§ **WORK REQUIRED**
Once the line containing "TR2: NMOS (G" is found, set down that line and each one after it exactly, through the end of the entries.

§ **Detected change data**
-*-
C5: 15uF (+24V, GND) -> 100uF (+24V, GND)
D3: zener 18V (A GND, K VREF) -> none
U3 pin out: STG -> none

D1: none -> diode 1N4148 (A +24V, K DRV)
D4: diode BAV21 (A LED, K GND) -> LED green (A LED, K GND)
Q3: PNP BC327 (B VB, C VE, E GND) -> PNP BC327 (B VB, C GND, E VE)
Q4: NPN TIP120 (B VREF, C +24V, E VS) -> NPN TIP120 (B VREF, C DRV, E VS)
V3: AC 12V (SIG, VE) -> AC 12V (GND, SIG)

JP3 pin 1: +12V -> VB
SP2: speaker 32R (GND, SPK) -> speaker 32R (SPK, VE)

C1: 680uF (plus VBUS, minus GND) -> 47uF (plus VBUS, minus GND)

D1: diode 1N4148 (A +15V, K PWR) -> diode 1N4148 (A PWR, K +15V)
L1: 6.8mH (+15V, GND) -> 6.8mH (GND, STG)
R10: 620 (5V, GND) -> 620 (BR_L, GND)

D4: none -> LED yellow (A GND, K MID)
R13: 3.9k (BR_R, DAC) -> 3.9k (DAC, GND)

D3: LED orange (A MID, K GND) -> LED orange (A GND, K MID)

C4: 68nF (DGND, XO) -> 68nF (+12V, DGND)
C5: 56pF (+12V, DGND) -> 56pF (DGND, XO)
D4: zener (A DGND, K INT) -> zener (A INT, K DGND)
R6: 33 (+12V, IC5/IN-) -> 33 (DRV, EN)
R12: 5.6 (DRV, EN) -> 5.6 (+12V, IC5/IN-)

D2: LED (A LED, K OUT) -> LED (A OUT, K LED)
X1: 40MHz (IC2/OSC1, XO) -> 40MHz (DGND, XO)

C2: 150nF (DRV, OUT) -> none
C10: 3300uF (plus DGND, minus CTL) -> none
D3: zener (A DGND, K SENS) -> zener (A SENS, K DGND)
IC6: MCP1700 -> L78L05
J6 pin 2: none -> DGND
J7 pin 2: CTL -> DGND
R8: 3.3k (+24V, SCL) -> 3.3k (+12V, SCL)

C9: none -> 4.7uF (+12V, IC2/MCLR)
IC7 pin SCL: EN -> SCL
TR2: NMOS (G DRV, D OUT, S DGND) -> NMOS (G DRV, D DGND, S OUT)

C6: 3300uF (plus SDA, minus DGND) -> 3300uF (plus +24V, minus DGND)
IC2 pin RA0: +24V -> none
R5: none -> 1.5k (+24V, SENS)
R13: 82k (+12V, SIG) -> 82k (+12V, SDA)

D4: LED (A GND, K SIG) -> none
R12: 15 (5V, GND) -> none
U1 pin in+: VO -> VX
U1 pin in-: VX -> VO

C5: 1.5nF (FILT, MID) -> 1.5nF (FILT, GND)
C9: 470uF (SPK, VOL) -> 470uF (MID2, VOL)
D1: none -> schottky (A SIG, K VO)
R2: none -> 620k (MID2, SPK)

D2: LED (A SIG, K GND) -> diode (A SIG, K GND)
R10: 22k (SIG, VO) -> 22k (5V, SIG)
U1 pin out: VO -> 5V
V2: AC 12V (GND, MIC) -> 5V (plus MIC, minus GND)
-*-
§ **RESPONSE BELOW**
TR2: NMOS (G DRV, D OUT, S DGND) -> NMOS (G DRV, D DGND, S OUT)

C6: 3300uF (plus SDA, minus DGND) -> 3300uF (plus +24V, minus DGND)
IC2 pin RA0: +24V -> none
R5: none -> 1.5k (+24V, SENS)
R13: 82k (+12V, SIG) -> 82k (+12V, SDA)

D4: LED (A GND, K SIG) -> none
R12: 15 (5V, GND) -> none
U1 pin in+: VO -> VX
U1 pin in-: VX -> VO

C5: 1.5nF (FILT, MID) -> 1.5nF (FILT, GND)
C9: 470uF (SPK, VOL) -> 470uF (MID2, VOL)
D1: none -> schottky (A SIG, K VO)
R2: none -> 620k (MID2, SPK)

D2: LED (A SIG, K GND) -> diode (A SIG, K GND)
R10: 22k (SIG, VO) -> 22k (5V, SIG)
U1 pin out: VO -> 5V
V2: AC 12V (GND, MIC) -> 5V (plus MIC, minus GND)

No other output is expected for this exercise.